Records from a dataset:
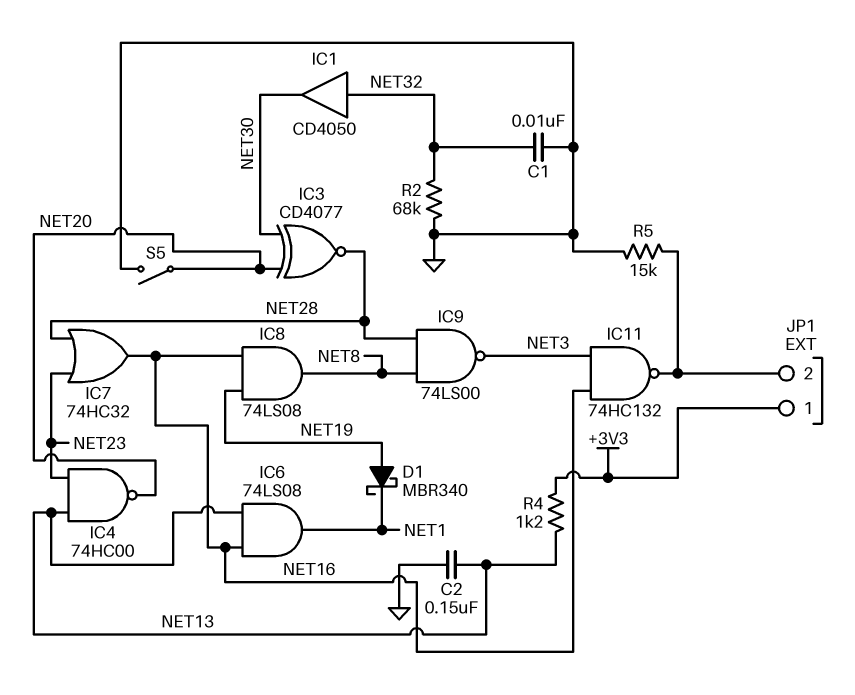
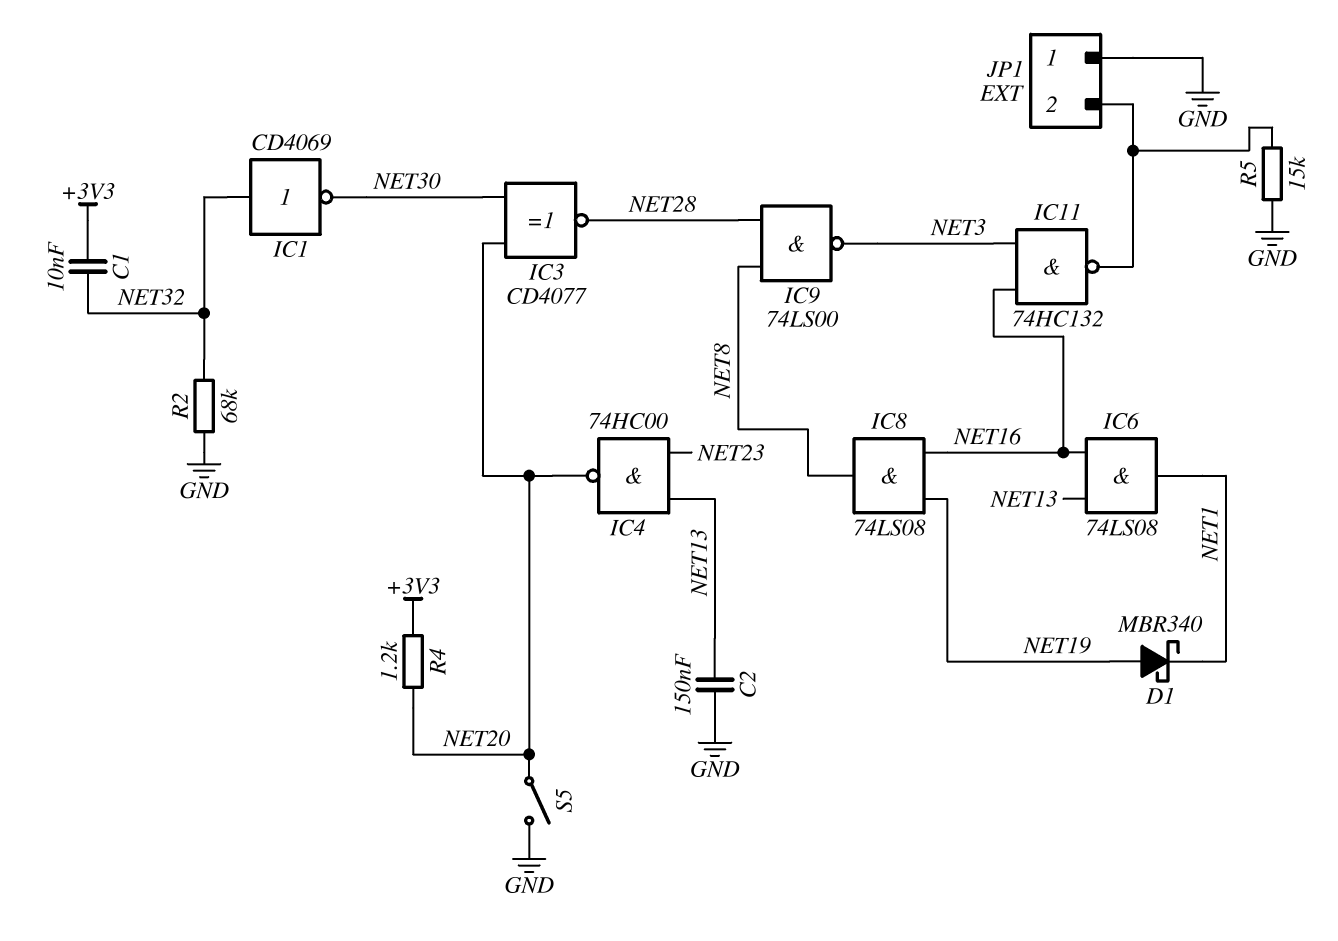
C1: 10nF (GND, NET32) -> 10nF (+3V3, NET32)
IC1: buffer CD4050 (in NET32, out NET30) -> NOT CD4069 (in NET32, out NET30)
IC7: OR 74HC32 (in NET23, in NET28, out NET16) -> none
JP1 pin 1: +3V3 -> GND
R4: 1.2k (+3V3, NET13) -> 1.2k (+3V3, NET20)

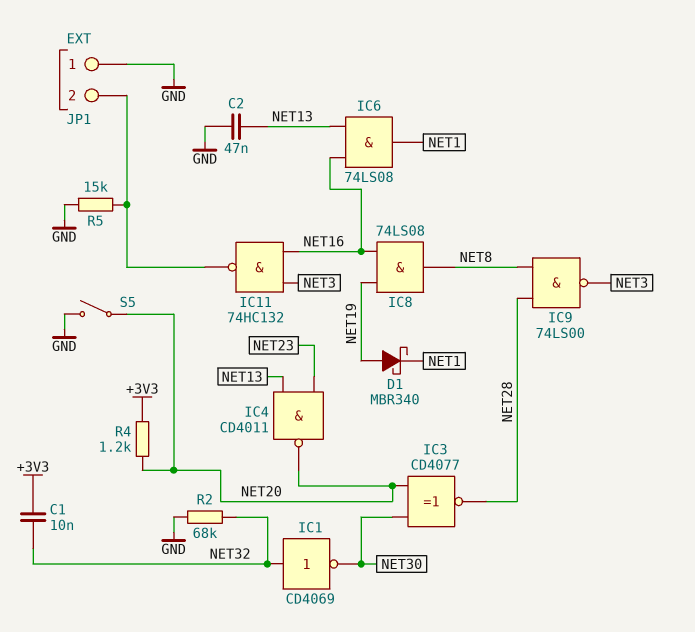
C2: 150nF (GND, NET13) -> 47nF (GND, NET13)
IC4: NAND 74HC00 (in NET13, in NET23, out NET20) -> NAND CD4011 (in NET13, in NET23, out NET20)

→ Task directions: Pictures excluded, repeat the records exactly from their opening line through the line containing "C2: 150nF (GND, NET13) -> 47nF (GND, NET13)".

→ Answer to the problem:
C1: 10nF (GND, NET32) -> 10nF (+3V3, NET32)
IC1: buffer CD4050 (in NET32, out NET30) -> NOT CD4069 (in NET32, out NET30)
IC7: OR 74HC32 (in NET23, in NET28, out NET16) -> none
JP1 pin 1: +3V3 -> GND
R4: 1.2k (+3V3, NET13) -> 1.2k (+3V3, NET20)

C2: 150nF (GND, NET13) -> 47nF (GND, NET13)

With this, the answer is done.